#### [WHAT THE EXERCISE ASKS]
Set out every one of the records below as a JSON list of strings, one string per line, leaving out any blank lines.

#### [EXERCISE INPUTS]

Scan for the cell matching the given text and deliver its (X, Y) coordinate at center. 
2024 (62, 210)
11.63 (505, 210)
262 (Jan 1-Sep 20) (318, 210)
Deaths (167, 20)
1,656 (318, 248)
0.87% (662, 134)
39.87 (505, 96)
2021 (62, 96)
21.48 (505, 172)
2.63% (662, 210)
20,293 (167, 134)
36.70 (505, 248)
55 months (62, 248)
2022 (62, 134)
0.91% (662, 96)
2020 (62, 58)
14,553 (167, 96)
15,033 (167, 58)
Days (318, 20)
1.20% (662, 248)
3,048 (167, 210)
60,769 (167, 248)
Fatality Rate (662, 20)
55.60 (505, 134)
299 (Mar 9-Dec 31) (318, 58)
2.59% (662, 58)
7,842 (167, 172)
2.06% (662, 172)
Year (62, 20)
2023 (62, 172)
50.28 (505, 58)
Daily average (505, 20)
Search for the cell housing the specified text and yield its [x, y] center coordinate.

#### [WRITTEN ANSWER]
[
  "Scan for the cell matching the given text and deliver its (X, Y) coordinate at center. ",
  "2024 (62, 210)",
  "11.63 (505, 210)",
  "262 (Jan 1-Sep 20) (318, 210)",
  "Deaths (167, 20)",
  "1,656 (318, 248)",
  "0.87% (662, 134)",
  "39.87 (505, 96)",
  "2021 (62, 96)",
  "21.48 (505, 172)",
  "2.63% (662, 210)",
  "20,293 (167, 134)",
  "36.70 (505, 248)",
  "55 months (62, 248)",
  "2022 (62, 134)",
  "0.91% (662, 96)",
  "2020 (62, 58)",
  "14,553 (167, 96)",
  "15,033 (167, 58)",
  "Days (318, 20)",
  "1.20% (662, 248)",
  "3,048 (167, 210)",
  "60,769 (167, 248)",
  "Fatality Rate (662, 20)",
  "55.60 (505, 134)",
  "299 (Mar 9-Dec 31) (318, 58)",
  "2.59% (662, 58)",
  "7,842 (167, 172)",
  "2.06% (662, 172)",
  "Year (62, 20)",
  "2023 (62, 172)",
  "50.28 (505, 58)",
  "Daily average (505, 20)",
  "Search for the cell housing the specified text and yield its [x, y] center coordinate."
]